[start of Provided material]
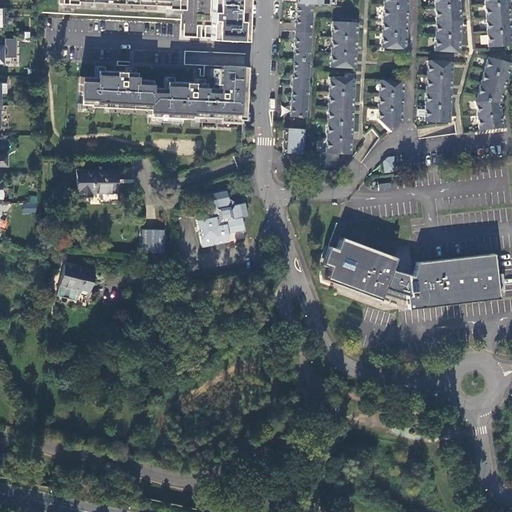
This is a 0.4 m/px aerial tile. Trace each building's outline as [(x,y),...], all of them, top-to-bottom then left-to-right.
[(165,9),(181,10),(181,0),(58,0),(59,4),(74,4),(74,2),(91,2),(146,5),(165,6),(165,9)] [(211,0),(209,40),(246,42),(247,0),(211,0)] [(405,50),(407,0),(382,0),(382,5),(381,20),(381,33),(380,48),(405,50)] [(433,0),(434,7),(434,23),(434,35),(433,51),(459,52),(460,50),(460,45),(461,27),(461,24),(461,20),(461,18),(460,13),(459,0),(433,0)] [(508,0),(482,0),(483,4),(484,18),(485,31),(486,47),(511,45),(508,0)] [(295,3),(292,53),(309,54),(312,4),(296,4),(295,3)] [(330,54),(329,67),(354,68),(355,65),(355,62),(356,50),(356,46),(357,29),(357,25),(357,22),(331,20),(330,54)] [(289,117),(305,118),(309,54),(292,53),(292,60),(289,117)] [(509,64),(487,57),(483,70),(480,83),(476,97),(475,102),(476,115),(478,129),(501,127),(498,103),(509,64)] [(452,69),(453,61),(426,59),(425,76),(424,91),(424,106),(423,121),(449,123),(449,116),(450,99),(451,95),(451,90),(451,86),(452,69)] [(243,92),(245,67),(239,66),(239,65),(217,64),(217,68),(214,68),(213,85),(216,85),(216,89),(203,89),(203,84),(165,83),(165,89),(149,89),(149,81),(134,80),(134,73),(95,72),(95,78),(79,78),(79,104),(88,104),(88,107),(120,108),(120,106),(137,106),(137,109),(148,109),(147,114),(147,117),(157,117),(157,115),(163,115),(163,118),(190,118),(190,117),(211,118),(211,115),(216,116),(216,122),(226,122),(226,119),(242,120),(243,92)] [(354,81),(355,77),(328,76),(327,93),(326,109),(325,121),(324,150),(321,150),(321,160),(337,161),(338,153),(350,154),(351,131),(352,115),(353,111),(353,106),(353,102),(354,85),(354,81)] [(402,80),(378,79),(377,94),(376,108),(375,119),(388,131),(400,120),(402,80)] [(283,153),(303,155),(304,129),(284,128),(283,153)] [(394,171),(393,156),(387,156),(381,161),(382,172),(394,171)] [(283,165),(283,174),(301,174),(300,165),(283,165)] [(114,171),(76,171),(76,197),(92,197),(92,193),(114,192),(114,171)] [(389,183),(376,184),(377,191),(389,190),(389,183)] [(201,247),(228,242),(227,234),(242,230),(240,218),(246,216),(243,203),(232,205),(228,202),(226,191),(212,194),(213,200),(201,202),(204,218),(196,220),(201,247)] [(36,213),(38,196),(26,195),(24,212),(36,213)] [(141,252),(164,253),(165,230),(142,229),(141,252)] [(380,294),(390,269),(394,258),(340,238),(336,250),(331,248),(328,247),(322,264),(329,267),(324,279),(335,283),(378,300),(380,294)] [(414,262),(410,276),(405,301),(406,309),(496,298),(491,253),(414,262)] [(93,271),(63,263),(55,295),(73,299),(76,297),(78,291),(87,294),(93,271)] [(405,301),(410,276),(390,269),(380,294),(405,301)] [(280,389),(277,395),(285,397),(287,392),(280,389)]
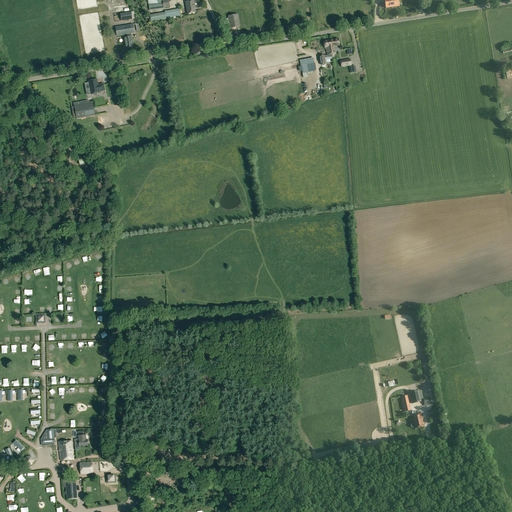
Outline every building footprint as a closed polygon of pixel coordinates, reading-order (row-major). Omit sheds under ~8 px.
[(147,0),(149,10),(170,7),(168,0),(147,0)] [(200,0),(197,0),(185,2),(187,14),(196,13),(195,9),(202,8),(200,0)] [(385,0),(386,8),(395,7),(395,5),(399,5),(398,0),(385,0)] [(170,12),(150,15),(151,22),(166,20),(166,19),(168,18),(169,24),(171,24),(171,20),(181,19),(180,11),(170,12)] [(121,21),(132,20),(131,12),(120,14),(121,21)] [(238,14),(228,16),(230,29),(240,27),(238,14)] [(133,24),(115,27),(116,37),(125,35),(125,38),(124,38),(126,48),(133,47),(132,37),(131,37),(130,34),(135,34),(133,24)] [(324,48),(326,48),(327,55),(332,54),(331,50),(330,50),(330,45),(328,45),(328,41),(323,41),(324,48)] [(313,58),(300,61),(302,74),(315,71),(314,63),(313,58)] [(341,68),(351,66),(350,59),(340,61),(341,68)] [(94,94),(99,93),(99,95),(107,94),(106,89),(98,90),(96,80),(89,82),(91,91),(93,90),(94,94)] [(92,102),(74,106),(76,119),(95,116),(92,102)] [(89,155),(77,158),(79,165),(91,162),(89,155)] [(92,177),(99,175),(96,163),(89,165),(92,177)] [(45,315),(36,315),(36,323),(45,323),(45,315)] [(419,391),(410,393),(413,404),(421,402),(419,391)] [(400,397),(403,408),(403,412),(410,410),(407,396),(400,397)] [(422,421),(423,420),(422,414),(412,416),(413,423),(414,422),(414,423),(412,423),(411,425),(411,427),(413,428),(415,428),(423,426),(422,421)] [(47,439),(42,440),(42,445),(54,444),(54,439),(57,438),(57,436),(56,430),(53,430),(46,430),(47,439)] [(79,447),(88,446),(88,440),(86,440),(85,436),(78,436),(79,447)] [(58,442),(60,461),(74,460),(72,441),(58,442)] [(17,458),(20,455),(14,449),(11,451),(17,458)] [(25,457),(24,460),(24,461),(24,462),(25,465),(26,465),(27,466),(30,466),(31,466),(31,465),(32,465),(33,462),(34,461),(33,460),(31,457),(30,456),(27,456),(26,456),(25,457)] [(93,474),(92,462),(79,463),(80,475),(93,474)] [(116,483),(116,475),(114,475),(107,475),(107,476),(106,476),(106,483),(116,483)] [(65,499),(76,499),(76,482),(65,482),(65,499)]
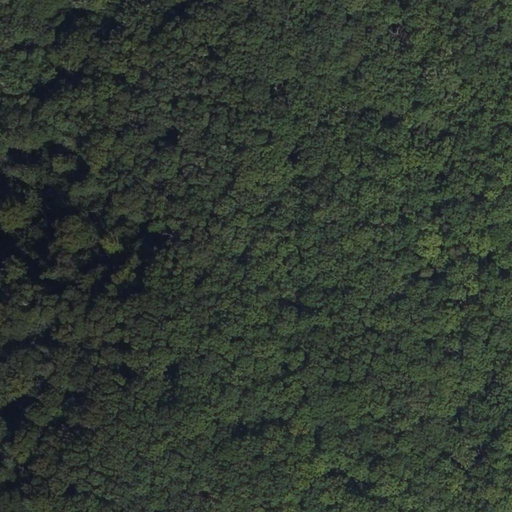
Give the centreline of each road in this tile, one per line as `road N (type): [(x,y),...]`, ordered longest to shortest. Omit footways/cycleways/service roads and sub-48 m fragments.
road 1 (track): [(67,511),(169,305),(204,186),(234,0)]
road 2 (track): [(472,511),(442,360),(388,195),(347,0)]
road 3 (track): [(511,385),(271,511)]
road 4 (track): [(0,53),(72,41),(116,0)]
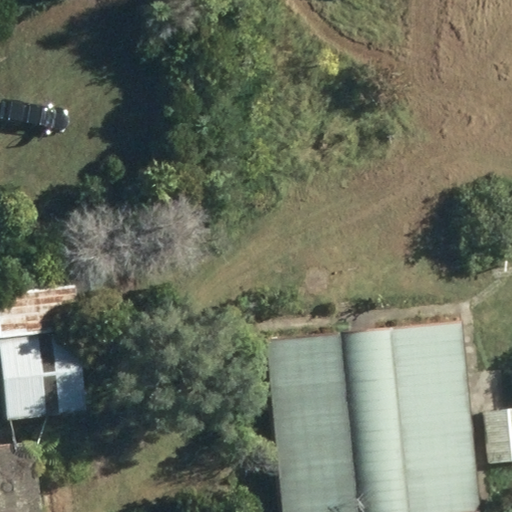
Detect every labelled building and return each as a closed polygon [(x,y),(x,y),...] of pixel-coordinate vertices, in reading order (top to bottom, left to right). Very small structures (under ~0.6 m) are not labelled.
[(0,293),(0,340),(76,332),(74,288),(0,293)] [(475,511),(459,325),(263,342),(277,511),(475,511)] [(0,344),(0,406),(1,422),(83,415),(76,337),(0,344)] [(511,463),(511,410),(482,414),(487,466),(511,463)] [(0,511),(39,511),(33,444),(0,447),(0,511)]
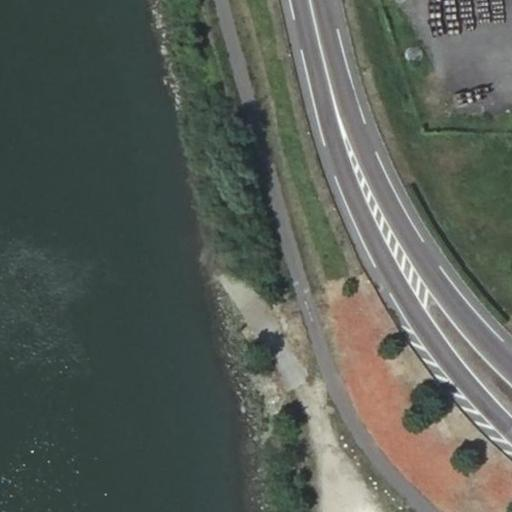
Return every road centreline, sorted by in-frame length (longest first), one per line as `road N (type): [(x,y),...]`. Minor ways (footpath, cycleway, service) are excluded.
road 1 (primary): [(335,110),(375,233),(413,306),(459,372),(511,427)]
road 2 (primary): [(511,370),(443,293),(335,110)]
road 3 (track): [(333,511),(304,377),(241,290)]
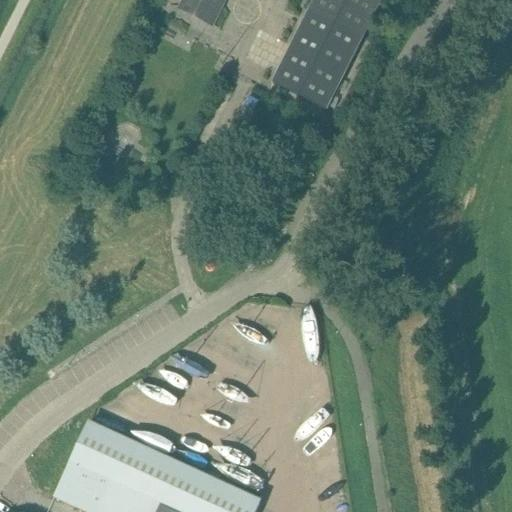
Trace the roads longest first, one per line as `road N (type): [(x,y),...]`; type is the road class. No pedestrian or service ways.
road 1 (unclassified): [(200,319),(243,287),(283,278),(304,213),(447,0)]
road 2 (unclassified): [(0,472),(34,432),(200,319)]
road 3 (residential): [(200,319),(184,285),(175,230),(188,190),(245,91)]
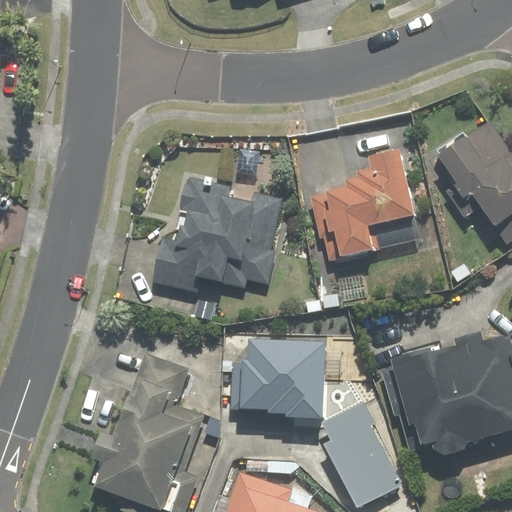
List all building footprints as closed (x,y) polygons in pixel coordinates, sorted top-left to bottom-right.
[(511,146),(493,118),(443,151),(465,185),(453,193),(470,219),(488,207),(511,241),(511,146)] [(407,149),(376,156),(379,167),(366,170),(368,177),(351,181),(352,188),(313,197),(324,240),(329,239),(335,264),(426,242),(420,217),(423,216),(407,149)] [(190,225),(188,242),(164,238),(158,283),(203,289),(204,282),(252,289),(253,280),(277,283),(282,250),(279,250),(286,197),(260,193),(259,200),(224,194),(225,182),(190,177),(185,210),(198,212),(196,226),(190,225)] [(507,335),(493,340),(490,331),(461,340),(462,345),(441,352),(439,345),(397,358),(400,368),(387,372),(401,415),(405,414),(418,455),(444,447),(447,457),(476,447),(474,442),(511,429),(511,338),(508,339),(507,335)] [(238,405),(249,406),(279,407),(278,414),(331,417),(335,342),(253,337),(252,365),(240,364),(238,405)] [(209,410),(183,402),(195,365),(149,350),(122,429),(113,426),(101,463),(110,466),(102,489),(131,499),(127,511),(131,511),(154,511),(155,509),(163,511),(194,511),(206,477),(189,471),(209,410)] [(228,511),(332,511),(314,506),(318,496),(242,471),(228,511)]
[end of Provided material]
Reproduce the stretch from the line containing "Give the centreline" through the line containing "road 4 (track): [(0,53),(72,41),(116,0)]", swapping "Omit" for "Exclude" and keeping everything else the same.

Give the centreline of each road in this tile, one per line as `road N (type): [(x,y),...]`, ordered longest to shortest. Exclude footways/cycleways/service roads and sub-48 m fragments.
road 1 (track): [(67,511),(169,305),(204,186),(234,0)]
road 2 (track): [(472,511),(442,360),(388,195),(347,0)]
road 3 (track): [(511,385),(271,511)]
road 4 (track): [(0,53),(72,41),(116,0)]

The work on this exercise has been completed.